*** Opening Record set ***

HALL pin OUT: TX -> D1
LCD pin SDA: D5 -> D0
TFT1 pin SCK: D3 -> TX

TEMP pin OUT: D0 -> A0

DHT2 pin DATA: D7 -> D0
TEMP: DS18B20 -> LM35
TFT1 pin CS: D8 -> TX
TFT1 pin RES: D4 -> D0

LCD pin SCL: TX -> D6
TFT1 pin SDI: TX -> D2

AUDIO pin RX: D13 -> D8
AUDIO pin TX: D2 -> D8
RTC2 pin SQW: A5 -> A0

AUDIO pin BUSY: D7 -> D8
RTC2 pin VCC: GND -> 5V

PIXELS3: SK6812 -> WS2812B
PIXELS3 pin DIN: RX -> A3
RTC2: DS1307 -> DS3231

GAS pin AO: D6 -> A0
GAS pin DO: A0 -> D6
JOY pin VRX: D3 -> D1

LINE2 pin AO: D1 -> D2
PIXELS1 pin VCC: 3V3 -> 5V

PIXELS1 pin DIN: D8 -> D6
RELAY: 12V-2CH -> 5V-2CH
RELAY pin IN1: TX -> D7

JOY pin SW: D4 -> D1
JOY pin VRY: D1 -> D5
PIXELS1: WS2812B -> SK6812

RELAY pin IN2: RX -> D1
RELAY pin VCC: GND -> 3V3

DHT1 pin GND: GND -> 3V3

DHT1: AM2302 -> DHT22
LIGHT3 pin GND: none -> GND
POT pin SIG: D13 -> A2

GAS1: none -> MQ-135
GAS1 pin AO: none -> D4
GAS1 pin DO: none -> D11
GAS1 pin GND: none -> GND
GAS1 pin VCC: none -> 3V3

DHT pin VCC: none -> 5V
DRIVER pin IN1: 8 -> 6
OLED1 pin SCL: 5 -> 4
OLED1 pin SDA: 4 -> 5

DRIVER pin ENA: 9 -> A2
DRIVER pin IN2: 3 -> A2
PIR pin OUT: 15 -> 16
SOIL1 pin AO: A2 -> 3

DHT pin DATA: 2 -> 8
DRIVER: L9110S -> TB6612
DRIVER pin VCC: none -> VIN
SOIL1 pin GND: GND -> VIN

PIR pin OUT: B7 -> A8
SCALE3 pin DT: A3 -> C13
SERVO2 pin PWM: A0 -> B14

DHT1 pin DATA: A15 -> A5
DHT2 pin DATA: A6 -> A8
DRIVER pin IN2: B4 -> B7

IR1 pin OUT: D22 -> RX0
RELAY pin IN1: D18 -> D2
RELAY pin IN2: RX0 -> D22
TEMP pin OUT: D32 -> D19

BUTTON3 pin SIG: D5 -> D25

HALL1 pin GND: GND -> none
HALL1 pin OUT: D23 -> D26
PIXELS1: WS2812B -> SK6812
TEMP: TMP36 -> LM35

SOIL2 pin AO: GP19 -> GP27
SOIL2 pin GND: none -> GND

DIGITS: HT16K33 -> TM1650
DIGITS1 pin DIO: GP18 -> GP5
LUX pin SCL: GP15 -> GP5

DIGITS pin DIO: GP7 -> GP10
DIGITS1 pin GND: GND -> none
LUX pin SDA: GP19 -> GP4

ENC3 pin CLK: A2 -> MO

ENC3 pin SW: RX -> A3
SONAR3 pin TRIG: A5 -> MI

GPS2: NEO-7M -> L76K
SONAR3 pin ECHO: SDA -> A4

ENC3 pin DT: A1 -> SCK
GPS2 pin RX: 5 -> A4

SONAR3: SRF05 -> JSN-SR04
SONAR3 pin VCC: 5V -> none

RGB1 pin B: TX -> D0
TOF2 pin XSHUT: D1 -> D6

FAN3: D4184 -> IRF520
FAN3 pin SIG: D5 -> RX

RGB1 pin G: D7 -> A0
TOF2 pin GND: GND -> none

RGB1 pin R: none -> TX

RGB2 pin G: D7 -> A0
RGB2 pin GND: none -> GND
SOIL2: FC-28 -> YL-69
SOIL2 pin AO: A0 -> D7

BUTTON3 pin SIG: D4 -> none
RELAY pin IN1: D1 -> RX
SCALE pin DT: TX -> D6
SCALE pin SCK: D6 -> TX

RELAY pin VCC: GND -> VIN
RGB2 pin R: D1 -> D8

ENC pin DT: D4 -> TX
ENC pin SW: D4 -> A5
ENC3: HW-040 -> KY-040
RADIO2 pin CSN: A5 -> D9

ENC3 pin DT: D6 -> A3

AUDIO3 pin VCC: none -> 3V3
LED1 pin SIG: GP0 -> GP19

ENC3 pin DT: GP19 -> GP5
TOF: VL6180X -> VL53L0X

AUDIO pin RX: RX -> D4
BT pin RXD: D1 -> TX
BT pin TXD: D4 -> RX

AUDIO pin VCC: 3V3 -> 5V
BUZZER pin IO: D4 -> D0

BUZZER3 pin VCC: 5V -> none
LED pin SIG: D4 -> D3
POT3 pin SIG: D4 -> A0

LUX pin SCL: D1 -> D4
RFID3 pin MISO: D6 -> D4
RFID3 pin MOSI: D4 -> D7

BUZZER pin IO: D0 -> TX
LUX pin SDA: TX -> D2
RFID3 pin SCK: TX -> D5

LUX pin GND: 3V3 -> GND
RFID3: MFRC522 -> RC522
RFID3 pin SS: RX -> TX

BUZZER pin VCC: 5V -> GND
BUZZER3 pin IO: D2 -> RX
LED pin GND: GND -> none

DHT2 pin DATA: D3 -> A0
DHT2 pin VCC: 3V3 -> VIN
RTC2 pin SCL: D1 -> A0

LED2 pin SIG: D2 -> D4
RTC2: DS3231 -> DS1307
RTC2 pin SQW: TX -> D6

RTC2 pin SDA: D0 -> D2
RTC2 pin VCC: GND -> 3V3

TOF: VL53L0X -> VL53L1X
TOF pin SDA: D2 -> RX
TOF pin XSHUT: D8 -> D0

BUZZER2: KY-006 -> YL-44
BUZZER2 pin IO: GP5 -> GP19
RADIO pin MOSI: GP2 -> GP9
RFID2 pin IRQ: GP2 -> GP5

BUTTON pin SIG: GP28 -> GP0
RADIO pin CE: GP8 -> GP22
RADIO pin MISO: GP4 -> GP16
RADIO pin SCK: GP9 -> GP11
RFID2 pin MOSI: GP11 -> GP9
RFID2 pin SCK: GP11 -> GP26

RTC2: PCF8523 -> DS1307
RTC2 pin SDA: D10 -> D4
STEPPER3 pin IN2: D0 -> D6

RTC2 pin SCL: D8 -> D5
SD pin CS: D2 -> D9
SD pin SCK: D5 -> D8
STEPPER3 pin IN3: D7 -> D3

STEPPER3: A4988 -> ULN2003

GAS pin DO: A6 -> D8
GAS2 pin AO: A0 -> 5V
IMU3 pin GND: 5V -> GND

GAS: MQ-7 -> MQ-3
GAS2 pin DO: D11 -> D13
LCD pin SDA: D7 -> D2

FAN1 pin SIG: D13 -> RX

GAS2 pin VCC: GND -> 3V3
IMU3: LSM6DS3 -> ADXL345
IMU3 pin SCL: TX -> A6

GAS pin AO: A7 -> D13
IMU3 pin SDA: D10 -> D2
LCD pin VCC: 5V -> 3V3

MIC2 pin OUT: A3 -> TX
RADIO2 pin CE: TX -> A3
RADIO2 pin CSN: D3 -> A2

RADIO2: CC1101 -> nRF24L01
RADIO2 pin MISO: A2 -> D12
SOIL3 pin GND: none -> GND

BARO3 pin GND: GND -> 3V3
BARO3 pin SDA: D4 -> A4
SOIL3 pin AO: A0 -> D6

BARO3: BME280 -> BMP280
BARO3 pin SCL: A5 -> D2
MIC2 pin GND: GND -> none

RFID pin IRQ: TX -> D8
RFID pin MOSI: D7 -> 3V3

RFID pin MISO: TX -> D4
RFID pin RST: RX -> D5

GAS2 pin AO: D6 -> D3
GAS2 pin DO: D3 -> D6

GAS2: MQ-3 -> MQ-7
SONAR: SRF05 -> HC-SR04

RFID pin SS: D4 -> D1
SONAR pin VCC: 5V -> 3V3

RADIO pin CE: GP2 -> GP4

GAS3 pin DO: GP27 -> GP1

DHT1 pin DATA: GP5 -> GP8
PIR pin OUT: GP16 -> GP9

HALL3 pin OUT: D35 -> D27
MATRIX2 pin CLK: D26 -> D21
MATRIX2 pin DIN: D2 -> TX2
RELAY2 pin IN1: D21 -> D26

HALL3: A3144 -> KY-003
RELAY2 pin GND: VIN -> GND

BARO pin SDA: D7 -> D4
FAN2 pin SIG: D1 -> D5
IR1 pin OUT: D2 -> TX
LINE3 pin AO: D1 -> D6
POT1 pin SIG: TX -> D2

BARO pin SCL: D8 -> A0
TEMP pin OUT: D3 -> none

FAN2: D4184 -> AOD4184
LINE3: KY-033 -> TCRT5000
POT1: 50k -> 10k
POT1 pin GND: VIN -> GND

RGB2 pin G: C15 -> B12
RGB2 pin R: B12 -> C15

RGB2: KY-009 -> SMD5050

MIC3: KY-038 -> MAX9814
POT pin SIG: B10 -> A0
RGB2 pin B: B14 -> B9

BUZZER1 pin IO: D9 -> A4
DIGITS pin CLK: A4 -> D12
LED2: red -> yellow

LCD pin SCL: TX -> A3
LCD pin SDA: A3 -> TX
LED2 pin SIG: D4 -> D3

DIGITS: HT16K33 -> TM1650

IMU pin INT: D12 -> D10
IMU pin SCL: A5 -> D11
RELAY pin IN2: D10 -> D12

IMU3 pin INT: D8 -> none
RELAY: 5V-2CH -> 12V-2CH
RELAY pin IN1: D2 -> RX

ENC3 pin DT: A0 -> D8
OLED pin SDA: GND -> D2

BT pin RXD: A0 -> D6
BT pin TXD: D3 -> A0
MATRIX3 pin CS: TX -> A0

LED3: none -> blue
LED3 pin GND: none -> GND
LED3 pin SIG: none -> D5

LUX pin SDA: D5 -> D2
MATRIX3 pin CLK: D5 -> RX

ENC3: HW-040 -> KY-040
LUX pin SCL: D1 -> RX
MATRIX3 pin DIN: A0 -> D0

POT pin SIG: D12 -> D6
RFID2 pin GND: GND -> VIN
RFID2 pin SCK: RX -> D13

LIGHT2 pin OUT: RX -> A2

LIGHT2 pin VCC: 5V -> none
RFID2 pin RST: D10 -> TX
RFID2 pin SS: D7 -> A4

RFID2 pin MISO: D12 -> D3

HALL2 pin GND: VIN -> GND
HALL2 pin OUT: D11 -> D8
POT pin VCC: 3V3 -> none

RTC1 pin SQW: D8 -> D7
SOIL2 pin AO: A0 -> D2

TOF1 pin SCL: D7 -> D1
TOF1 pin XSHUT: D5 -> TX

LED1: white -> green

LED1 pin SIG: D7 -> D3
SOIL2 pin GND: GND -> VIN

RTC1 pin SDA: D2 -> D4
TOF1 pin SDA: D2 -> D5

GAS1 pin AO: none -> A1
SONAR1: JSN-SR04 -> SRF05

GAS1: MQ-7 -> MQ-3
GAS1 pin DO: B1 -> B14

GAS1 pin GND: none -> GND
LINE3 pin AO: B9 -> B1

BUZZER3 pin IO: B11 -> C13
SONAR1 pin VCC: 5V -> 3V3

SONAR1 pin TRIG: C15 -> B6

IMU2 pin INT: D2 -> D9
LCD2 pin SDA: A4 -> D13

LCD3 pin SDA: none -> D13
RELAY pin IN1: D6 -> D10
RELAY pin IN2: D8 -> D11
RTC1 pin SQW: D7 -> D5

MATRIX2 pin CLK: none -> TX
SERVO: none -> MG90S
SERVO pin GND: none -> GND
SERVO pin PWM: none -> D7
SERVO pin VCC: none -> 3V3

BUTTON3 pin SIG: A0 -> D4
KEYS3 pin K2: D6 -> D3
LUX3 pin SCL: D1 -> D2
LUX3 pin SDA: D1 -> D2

*** Closing Record set ***

*Work to complete*: Start with the line above that contains "RFID3: MFRC522 -> RC522" and stop after the line that contains "STEPPER3 pin IN2: D0 -> D6". Output those lines exactly, and only those.

*Task result*:
RFID3: MFRC522 -> RC522
RFID3 pin SS: RX -> TX

BUZZER pin VCC: 5V -> GND
BUZZER3 pin IO: D2 -> RX
LED pin GND: GND -> none

DHT2 pin DATA: D3 -> A0
DHT2 pin VCC: 3V3 -> VIN
RTC2 pin SCL: D1 -> A0

LED2 pin SIG: D2 -> D4
RTC2: DS3231 -> DS1307
RTC2 pin SQW: TX -> D6

RTC2 pin SDA: D0 -> D2
RTC2 pin VCC: GND -> 3V3

TOF: VL53L0X -> VL53L1X
TOF pin SDA: D2 -> RX
TOF pin XSHUT: D8 -> D0

BUZZER2: KY-006 -> YL-44
BUZZER2 pin IO: GP5 -> GP19
RADIO pin MOSI: GP2 -> GP9
RFID2 pin IRQ: GP2 -> GP5

BUTTON pin SIG: GP28 -> GP0
RADIO pin CE: GP8 -> GP22
RADIO pin MISO: GP4 -> GP16
RADIO pin SCK: GP9 -> GP11
RFID2 pin MOSI: GP11 -> GP9
RFID2 pin SCK: GP11 -> GP26

RTC2: PCF8523 -> DS1307
RTC2 pin SDA: D10 -> D4
STEPPER3 pin IN2: D0 -> D6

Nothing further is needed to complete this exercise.